* YOUR TASK:
Given the entries that follow, write out exactly the lines starting at the one containing "white cake: 2 -> 4" and ending at the one containing "brown spoon: 1 -> 3", both ends included, and only those.

Object state comparisons
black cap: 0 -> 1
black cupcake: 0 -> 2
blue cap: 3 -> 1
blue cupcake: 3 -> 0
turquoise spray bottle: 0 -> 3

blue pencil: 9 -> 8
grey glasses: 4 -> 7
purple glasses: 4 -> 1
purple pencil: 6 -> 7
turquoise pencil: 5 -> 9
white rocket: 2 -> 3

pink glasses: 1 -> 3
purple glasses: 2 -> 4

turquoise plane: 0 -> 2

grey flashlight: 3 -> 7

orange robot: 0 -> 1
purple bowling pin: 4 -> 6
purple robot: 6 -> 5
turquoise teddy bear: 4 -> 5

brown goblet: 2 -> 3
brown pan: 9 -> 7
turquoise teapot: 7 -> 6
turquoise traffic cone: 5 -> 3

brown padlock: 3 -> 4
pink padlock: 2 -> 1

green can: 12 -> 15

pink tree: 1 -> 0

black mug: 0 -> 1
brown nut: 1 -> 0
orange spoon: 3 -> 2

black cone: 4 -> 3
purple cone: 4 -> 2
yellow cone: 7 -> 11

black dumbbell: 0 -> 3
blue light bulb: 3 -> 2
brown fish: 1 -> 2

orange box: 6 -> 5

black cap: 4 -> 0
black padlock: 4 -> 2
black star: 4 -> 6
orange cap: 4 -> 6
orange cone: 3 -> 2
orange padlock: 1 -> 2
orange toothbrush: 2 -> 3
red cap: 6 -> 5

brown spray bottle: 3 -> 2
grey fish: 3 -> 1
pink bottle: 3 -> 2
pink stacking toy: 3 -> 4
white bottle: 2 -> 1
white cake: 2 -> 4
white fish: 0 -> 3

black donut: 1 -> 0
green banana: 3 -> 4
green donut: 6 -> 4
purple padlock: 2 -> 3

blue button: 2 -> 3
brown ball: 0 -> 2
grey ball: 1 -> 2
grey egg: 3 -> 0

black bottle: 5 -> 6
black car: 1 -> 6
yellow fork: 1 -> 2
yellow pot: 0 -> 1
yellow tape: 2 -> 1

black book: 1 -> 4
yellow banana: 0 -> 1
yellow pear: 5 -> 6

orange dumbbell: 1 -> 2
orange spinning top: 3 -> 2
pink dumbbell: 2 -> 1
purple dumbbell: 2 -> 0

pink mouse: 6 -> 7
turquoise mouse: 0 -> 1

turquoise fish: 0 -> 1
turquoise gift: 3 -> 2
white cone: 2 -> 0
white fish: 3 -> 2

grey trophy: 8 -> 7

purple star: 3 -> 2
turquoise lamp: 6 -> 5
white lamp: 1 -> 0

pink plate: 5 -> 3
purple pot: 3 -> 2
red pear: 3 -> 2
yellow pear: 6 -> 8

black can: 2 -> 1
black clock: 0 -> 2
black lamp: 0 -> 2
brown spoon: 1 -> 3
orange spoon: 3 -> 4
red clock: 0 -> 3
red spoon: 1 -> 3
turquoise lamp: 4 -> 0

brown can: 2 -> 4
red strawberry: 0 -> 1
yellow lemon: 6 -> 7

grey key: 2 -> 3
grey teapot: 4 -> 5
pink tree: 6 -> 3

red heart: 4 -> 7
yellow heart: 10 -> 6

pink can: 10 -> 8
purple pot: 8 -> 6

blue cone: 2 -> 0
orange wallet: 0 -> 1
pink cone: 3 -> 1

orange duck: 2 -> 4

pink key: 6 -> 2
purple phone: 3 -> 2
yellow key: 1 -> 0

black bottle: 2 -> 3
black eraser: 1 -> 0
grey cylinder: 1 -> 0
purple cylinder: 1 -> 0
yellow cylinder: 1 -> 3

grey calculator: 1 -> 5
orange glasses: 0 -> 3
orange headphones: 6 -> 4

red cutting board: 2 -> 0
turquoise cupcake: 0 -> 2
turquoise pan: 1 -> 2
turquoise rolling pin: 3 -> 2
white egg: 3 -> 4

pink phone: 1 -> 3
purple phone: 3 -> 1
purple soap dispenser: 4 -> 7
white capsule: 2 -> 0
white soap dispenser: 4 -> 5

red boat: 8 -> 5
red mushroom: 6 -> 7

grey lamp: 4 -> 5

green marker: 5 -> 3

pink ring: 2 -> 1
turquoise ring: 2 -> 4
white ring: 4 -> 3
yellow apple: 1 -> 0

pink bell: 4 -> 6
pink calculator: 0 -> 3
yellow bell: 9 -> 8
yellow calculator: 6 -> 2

* WRITTEN ANSWER:
white cake: 2 -> 4
white fish: 0 -> 3

black donut: 1 -> 0
green banana: 3 -> 4
green donut: 6 -> 4
purple padlock: 2 -> 3

blue button: 2 -> 3
brown ball: 0 -> 2
grey ball: 1 -> 2
grey egg: 3 -> 0

black bottle: 5 -> 6
black car: 1 -> 6
yellow fork: 1 -> 2
yellow pot: 0 -> 1
yellow tape: 2 -> 1

black book: 1 -> 4
yellow banana: 0 -> 1
yellow pear: 5 -> 6

orange dumbbell: 1 -> 2
orange spinning top: 3 -> 2
pink dumbbell: 2 -> 1
purple dumbbell: 2 -> 0

pink mouse: 6 -> 7
turquoise mouse: 0 -> 1

turquoise fish: 0 -> 1
turquoise gift: 3 -> 2
white cone: 2 -> 0
white fish: 3 -> 2

grey trophy: 8 -> 7

purple star: 3 -> 2
turquoise lamp: 6 -> 5
white lamp: 1 -> 0

pink plate: 5 -> 3
purple pot: 3 -> 2
red pear: 3 -> 2
yellow pear: 6 -> 8

black can: 2 -> 1
black clock: 0 -> 2
black lamp: 0 -> 2
brown spoon: 1 -> 3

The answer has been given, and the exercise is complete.